# [Task description]
If a line in the records contains the word "VRAW", count it; state the resulting number and nothing more.

# [Material provided]
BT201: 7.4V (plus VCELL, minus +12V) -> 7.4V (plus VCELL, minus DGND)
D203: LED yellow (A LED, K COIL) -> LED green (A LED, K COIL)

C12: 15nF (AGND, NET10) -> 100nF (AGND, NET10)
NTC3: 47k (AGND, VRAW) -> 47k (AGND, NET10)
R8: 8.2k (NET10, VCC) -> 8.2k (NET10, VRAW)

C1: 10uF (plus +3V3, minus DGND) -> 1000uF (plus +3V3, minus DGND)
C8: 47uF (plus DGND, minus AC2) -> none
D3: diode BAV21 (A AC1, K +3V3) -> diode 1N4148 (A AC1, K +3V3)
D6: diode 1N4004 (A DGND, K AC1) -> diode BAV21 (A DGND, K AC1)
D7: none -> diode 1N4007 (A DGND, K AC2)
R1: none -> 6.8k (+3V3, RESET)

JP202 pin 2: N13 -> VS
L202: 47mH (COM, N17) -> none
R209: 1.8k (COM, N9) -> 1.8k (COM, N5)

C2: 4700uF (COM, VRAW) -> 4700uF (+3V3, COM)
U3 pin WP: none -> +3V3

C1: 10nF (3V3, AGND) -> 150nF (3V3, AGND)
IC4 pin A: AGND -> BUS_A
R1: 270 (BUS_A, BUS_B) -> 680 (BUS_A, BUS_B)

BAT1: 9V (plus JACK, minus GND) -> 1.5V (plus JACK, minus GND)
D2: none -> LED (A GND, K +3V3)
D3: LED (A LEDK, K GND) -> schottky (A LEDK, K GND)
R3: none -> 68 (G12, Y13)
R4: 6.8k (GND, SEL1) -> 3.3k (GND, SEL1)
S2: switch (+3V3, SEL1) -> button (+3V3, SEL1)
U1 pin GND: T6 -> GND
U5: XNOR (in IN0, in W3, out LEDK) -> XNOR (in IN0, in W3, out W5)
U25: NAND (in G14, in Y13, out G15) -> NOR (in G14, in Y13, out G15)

# [Solution to this exercise]
3